* _Material to process_
——————————
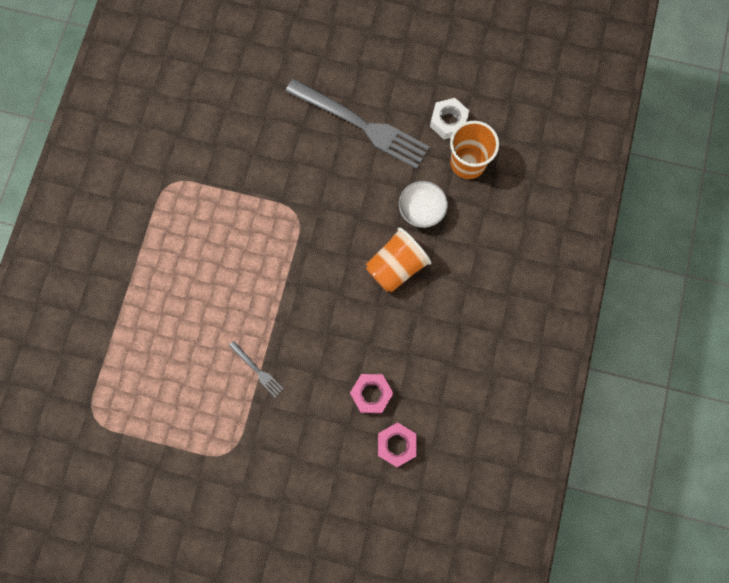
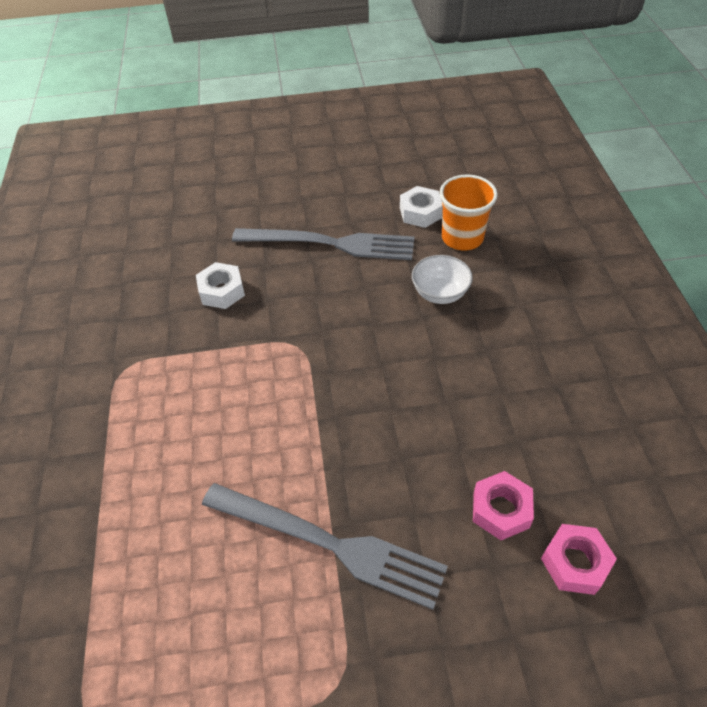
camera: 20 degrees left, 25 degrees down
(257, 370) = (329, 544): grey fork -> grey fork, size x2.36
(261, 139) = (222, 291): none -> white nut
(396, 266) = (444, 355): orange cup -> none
——————————
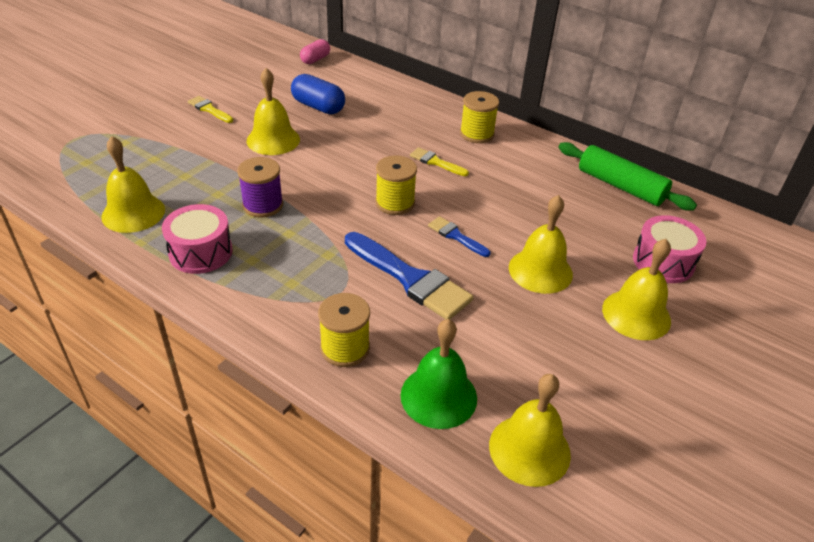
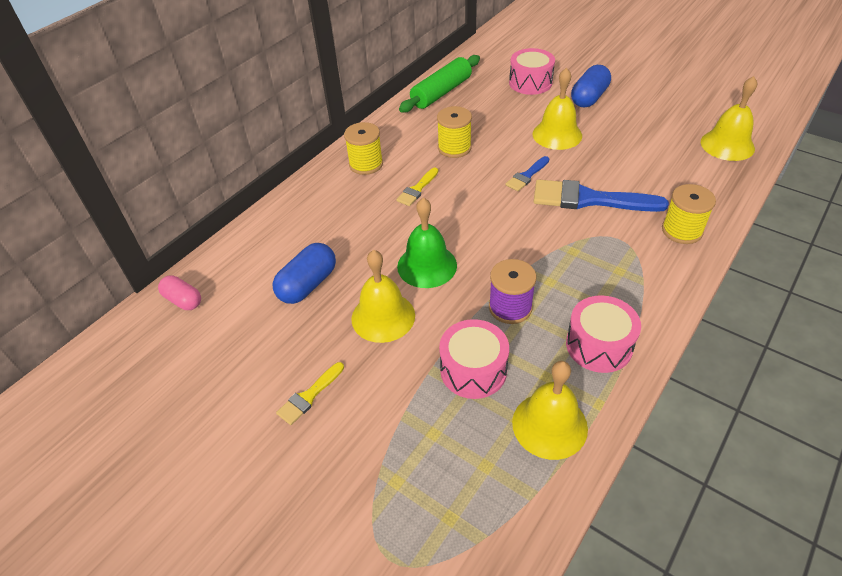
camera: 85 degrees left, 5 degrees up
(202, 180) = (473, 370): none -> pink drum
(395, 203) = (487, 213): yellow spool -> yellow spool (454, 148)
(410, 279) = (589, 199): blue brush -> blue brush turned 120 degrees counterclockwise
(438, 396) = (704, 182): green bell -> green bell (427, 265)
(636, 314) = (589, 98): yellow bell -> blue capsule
——————————
* _Task statement_
Give back the records above exactly, limited to the lines between the one holding "(257, 370) = (329, 544): grey" and the one holding "(396, 266) = (444, 355): orange cup -> none", inclusive.

* _The completed task_
(257, 370) = (329, 544): grey fork -> grey fork, size x2.36
(261, 139) = (222, 291): none -> white nut
(396, 266) = (444, 355): orange cup -> none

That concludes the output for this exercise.